> _Work task_:
Write every record out again exactly as shown below.

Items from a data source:

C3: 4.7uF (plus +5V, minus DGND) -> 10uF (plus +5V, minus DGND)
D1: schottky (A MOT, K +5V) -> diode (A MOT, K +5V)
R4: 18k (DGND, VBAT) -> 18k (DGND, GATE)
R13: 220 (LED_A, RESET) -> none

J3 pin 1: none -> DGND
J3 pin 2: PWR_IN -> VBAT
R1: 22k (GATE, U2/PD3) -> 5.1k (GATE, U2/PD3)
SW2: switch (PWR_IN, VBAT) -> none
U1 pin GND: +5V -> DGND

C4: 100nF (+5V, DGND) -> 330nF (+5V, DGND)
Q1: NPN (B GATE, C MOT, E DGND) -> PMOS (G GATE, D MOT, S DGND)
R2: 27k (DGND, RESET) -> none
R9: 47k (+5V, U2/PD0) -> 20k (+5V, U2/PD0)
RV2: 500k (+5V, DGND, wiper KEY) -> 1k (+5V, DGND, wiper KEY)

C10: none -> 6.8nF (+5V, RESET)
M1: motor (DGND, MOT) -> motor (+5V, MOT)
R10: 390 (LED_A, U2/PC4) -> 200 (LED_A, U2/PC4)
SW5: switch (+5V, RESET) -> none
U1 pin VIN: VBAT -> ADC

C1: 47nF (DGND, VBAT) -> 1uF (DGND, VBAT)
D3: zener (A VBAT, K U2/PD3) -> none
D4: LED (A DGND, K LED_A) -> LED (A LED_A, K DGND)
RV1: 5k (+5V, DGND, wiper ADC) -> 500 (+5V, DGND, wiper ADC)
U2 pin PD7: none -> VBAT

> _Answer to this exercise_:
C3: 4.7uF (plus +5V, minus DGND) -> 10uF (plus +5V, minus DGND)
D1: schottky (A MOT, K +5V) -> diode (A MOT, K +5V)
R4: 18k (DGND, VBAT) -> 18k (DGND, GATE)
R13: 220 (LED_A, RESET) -> none

J3 pin 1: none -> DGND
J3 pin 2: PWR_IN -> VBAT
R1: 22k (GATE, U2/PD3) -> 5.1k (GATE, U2/PD3)
SW2: switch (PWR_IN, VBAT) -> none
U1 pin GND: +5V -> DGND

C4: 100nF (+5V, DGND) -> 330nF (+5V, DGND)
Q1: NPN (B GATE, C MOT, E DGND) -> PMOS (G GATE, D MOT, S DGND)
R2: 27k (DGND, RESET) -> none
R9: 47k (+5V, U2/PD0) -> 20k (+5V, U2/PD0)
RV2: 500k (+5V, DGND, wiper KEY) -> 1k (+5V, DGND, wiper KEY)

C10: none -> 6.8nF (+5V, RESET)
M1: motor (DGND, MOT) -> motor (+5V, MOT)
R10: 390 (LED_A, U2/PC4) -> 200 (LED_A, U2/PC4)
SW5: switch (+5V, RESET) -> none
U1 pin VIN: VBAT -> ADC

C1: 47nF (DGND, VBAT) -> 1uF (DGND, VBAT)
D3: zener (A VBAT, K U2/PD3) -> none
D4: LED (A DGND, K LED_A) -> LED (A LED_A, K DGND)
RV1: 5k (+5V, DGND, wiper ADC) -> 500 (+5V, DGND, wiper ADC)
U2 pin PD7: none -> VBAT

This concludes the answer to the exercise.